- [Provided records]
==============================

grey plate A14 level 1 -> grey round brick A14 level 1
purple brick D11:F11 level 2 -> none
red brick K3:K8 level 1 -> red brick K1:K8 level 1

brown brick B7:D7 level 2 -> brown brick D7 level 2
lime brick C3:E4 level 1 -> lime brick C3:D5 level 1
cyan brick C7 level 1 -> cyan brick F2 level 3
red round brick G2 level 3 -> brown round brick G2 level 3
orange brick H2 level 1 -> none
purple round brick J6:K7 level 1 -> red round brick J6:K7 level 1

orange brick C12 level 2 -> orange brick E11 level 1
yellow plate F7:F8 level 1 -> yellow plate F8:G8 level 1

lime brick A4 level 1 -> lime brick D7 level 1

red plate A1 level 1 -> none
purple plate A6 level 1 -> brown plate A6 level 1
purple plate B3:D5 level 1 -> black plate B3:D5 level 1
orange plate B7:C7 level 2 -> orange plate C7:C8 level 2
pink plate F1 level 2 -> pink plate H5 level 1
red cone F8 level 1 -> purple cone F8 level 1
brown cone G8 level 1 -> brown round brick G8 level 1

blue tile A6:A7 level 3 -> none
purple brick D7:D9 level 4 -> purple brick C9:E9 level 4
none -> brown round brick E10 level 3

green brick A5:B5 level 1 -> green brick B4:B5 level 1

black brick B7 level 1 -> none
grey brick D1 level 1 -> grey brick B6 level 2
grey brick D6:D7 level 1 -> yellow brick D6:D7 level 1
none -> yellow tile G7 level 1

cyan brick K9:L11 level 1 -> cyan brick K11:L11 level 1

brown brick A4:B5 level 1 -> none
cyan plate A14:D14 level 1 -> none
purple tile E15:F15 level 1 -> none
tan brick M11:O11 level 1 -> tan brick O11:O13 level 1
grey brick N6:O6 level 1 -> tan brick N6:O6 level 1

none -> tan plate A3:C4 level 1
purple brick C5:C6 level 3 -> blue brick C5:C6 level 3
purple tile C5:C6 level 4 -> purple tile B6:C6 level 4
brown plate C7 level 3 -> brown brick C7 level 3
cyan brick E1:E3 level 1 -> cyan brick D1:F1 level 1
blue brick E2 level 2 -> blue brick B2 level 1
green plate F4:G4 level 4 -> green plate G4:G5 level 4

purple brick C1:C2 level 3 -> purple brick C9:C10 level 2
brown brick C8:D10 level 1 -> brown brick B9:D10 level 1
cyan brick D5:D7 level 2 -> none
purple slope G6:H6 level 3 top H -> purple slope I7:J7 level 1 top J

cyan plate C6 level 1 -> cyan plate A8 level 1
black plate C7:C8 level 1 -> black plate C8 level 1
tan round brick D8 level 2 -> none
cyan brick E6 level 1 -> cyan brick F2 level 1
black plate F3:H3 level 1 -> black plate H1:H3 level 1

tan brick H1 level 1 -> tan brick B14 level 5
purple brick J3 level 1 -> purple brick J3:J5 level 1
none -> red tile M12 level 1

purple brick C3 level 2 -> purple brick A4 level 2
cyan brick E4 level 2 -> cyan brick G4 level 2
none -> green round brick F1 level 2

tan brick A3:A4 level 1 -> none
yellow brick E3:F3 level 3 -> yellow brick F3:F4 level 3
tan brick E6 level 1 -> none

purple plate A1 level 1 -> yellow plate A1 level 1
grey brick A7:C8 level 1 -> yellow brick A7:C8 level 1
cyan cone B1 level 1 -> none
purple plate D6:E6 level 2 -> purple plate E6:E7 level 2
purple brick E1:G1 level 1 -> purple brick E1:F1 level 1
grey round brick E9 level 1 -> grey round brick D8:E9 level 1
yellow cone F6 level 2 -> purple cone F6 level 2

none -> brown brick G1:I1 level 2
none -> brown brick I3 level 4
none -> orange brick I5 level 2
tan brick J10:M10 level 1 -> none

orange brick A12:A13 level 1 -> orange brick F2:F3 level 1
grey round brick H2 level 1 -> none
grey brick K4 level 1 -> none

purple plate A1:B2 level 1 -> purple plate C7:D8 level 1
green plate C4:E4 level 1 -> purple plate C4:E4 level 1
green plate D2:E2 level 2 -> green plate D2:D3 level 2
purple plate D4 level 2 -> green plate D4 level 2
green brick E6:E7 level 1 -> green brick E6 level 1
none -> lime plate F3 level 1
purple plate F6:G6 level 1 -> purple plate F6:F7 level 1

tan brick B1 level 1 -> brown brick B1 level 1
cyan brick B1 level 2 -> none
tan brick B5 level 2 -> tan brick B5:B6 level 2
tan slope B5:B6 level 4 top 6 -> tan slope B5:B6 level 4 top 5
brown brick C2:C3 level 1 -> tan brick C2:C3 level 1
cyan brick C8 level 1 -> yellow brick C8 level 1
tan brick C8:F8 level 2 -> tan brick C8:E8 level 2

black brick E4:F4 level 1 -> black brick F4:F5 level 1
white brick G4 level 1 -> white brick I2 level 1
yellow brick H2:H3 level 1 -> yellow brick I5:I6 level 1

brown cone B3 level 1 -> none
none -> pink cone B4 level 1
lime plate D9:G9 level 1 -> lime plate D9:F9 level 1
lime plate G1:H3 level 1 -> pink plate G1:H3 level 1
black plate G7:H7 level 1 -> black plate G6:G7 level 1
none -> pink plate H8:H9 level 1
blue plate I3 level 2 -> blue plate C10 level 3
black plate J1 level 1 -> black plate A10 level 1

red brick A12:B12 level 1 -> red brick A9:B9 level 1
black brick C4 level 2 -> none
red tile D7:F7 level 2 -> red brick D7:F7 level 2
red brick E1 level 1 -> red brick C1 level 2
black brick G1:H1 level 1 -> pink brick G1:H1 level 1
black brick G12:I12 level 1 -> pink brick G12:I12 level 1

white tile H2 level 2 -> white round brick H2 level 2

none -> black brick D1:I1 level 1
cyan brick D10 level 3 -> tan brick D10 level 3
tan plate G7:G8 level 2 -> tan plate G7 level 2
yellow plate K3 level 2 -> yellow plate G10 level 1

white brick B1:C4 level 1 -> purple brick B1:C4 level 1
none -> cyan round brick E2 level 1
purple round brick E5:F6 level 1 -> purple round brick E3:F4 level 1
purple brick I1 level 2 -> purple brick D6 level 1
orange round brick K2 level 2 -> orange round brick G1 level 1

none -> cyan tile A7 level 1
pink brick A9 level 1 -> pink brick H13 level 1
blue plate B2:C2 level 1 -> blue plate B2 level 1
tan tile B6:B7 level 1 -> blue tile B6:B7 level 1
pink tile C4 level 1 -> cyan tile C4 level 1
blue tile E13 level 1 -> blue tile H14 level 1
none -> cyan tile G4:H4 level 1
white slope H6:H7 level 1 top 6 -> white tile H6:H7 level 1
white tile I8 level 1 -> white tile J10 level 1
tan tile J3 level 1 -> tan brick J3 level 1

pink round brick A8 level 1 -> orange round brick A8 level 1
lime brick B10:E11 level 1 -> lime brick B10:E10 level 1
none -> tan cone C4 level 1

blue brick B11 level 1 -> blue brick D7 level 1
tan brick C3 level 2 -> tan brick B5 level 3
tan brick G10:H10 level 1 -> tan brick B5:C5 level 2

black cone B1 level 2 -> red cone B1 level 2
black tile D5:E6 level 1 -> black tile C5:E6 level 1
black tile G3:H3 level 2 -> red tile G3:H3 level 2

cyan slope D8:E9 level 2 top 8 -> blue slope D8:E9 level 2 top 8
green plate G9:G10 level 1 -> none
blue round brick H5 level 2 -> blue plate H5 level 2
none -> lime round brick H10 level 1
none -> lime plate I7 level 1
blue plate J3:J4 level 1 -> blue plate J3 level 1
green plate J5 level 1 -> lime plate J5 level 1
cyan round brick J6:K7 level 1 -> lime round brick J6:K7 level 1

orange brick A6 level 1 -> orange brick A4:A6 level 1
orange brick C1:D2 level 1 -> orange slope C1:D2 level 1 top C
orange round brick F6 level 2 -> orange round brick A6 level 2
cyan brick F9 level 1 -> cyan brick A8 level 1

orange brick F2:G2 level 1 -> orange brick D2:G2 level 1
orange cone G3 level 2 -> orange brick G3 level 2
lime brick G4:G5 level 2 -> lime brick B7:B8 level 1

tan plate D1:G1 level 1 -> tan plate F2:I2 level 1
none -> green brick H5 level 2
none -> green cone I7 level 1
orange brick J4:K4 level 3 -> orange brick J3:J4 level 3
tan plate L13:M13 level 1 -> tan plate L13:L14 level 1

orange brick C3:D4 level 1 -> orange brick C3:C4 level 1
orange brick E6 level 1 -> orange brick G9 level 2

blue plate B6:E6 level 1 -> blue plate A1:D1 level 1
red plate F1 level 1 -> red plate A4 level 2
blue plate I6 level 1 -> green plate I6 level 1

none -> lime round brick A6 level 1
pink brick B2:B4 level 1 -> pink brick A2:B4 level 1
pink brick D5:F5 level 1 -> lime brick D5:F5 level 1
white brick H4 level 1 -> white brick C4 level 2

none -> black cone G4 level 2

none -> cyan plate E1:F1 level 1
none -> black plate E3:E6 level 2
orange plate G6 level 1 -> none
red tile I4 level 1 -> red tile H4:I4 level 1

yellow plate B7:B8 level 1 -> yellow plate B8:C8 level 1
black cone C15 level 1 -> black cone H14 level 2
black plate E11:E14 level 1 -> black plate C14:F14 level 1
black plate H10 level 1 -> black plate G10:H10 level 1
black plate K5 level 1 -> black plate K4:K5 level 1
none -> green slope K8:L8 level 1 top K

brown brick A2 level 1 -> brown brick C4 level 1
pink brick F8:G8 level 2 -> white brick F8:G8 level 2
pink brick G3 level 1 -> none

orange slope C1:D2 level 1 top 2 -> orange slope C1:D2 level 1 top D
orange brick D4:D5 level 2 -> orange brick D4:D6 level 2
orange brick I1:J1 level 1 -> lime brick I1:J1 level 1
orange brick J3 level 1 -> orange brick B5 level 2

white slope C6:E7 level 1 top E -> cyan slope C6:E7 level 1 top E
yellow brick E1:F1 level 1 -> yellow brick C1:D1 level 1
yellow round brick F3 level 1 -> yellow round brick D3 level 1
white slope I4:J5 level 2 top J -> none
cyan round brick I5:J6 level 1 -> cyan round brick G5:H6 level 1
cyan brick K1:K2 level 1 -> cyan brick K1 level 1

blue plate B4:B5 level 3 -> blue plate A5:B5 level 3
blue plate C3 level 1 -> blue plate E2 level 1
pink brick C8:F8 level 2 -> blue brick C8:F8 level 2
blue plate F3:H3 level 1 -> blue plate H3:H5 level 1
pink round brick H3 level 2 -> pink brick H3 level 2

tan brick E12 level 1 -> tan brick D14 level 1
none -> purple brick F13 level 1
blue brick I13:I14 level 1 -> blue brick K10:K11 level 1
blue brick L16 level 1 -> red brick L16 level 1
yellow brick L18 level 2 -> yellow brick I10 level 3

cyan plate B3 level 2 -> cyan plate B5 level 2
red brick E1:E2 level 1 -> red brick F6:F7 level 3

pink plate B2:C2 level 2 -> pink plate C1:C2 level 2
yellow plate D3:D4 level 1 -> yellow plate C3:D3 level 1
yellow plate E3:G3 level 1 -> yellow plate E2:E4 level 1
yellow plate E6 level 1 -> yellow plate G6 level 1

==============================

- [Problem requirements] From the records above, reproduce exactly the lines from the one with "lime brick A4" to the one with "tan brick M11:O11", both included, and no others.

- [Response box]
lime brick A4 level 1 -> lime brick D7 level 1

red plate A1 level 1 -> none
purple plate A6 level 1 -> brown plate A6 level 1
purple plate B3:D5 level 1 -> black plate B3:D5 level 1
orange plate B7:C7 level 2 -> orange plate C7:C8 level 2
pink plate F1 level 2 -> pink plate H5 level 1
red cone F8 level 1 -> purple cone F8 level 1
brown cone G8 level 1 -> brown round brick G8 level 1

blue tile A6:A7 level 3 -> none
purple brick D7:D9 level 4 -> purple brick C9:E9 level 4
none -> brown round brick E10 level 3

green brick A5:B5 level 1 -> green brick B4:B5 level 1

black brick B7 level 1 -> none
grey brick D1 level 1 -> grey brick B6 level 2
grey brick D6:D7 level 1 -> yellow brick D6:D7 level 1
none -> yellow tile G7 level 1

cyan brick K9:L11 level 1 -> cyan brick K11:L11 level 1

brown brick A4:B5 level 1 -> none
cyan plate A14:D14 level 1 -> none
purple tile E15:F15 level 1 -> none
tan brick M11:O11 level 1 -> tan brick O11:O13 level 1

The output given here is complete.